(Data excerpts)

◇ ◇ ◇ ◇

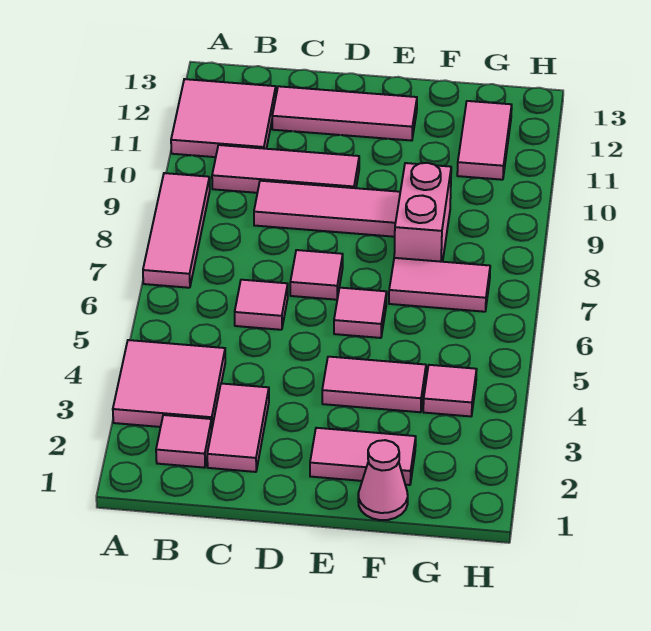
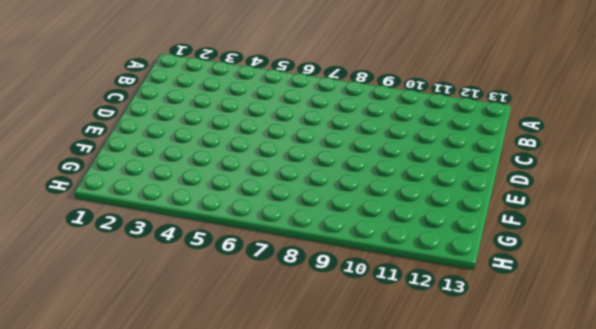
none -> pink tile A3:B4 level 1
none -> pink tile A7:A9 level 1
none -> pink tile A11:B12 level 1

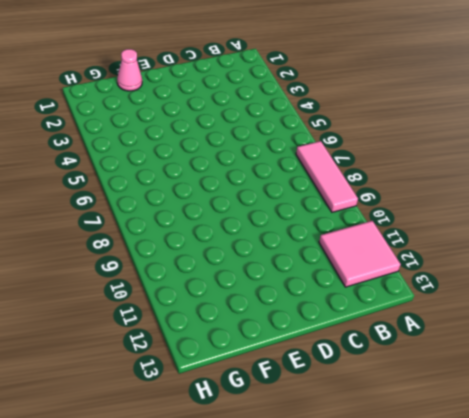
none -> pink tile A3:B4 level 1
none -> pink tile B2 level 1
none -> pink tile B10:D10 level 1

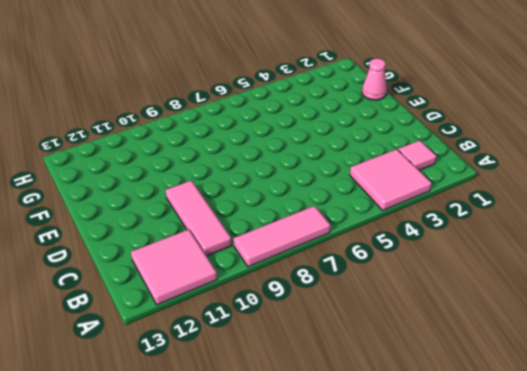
none -> pink tile C2:C3 level 1
none -> pink tile C6 level 1
none -> pink tile C9:E9 level 1

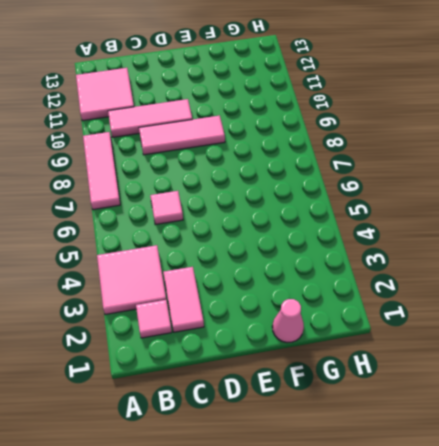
none -> pink tile C12:E12 level 1
none -> pink tile D7 level 1
none -> pink tile E2:F2 level 1

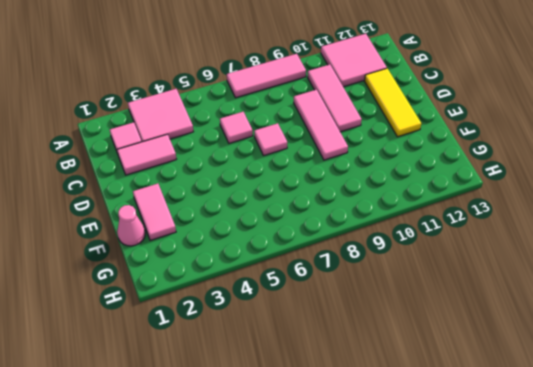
yellow tile C12:E12 level 1 -> pink tile C12:E12 level 1
none -> pink tile E4:F4 level 1
none -> pink tile E6 level 1
none -> pink tile F7:G7 level 1

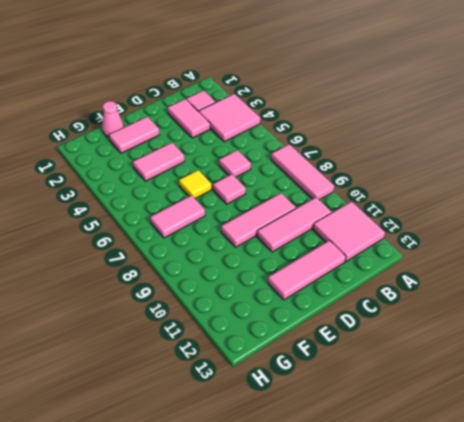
yellow tile E6 level 1 -> pink tile E6 level 1
none -> pink brick F8:F9 level 1
none -> pink tile G4 level 1
none -> pink tile G11:G12 level 1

◇ ◇ ◇ ◇

WORK ORDER:
Say how many lines of the records include the string "yellow"; the number alone is enough.

RESULT:
2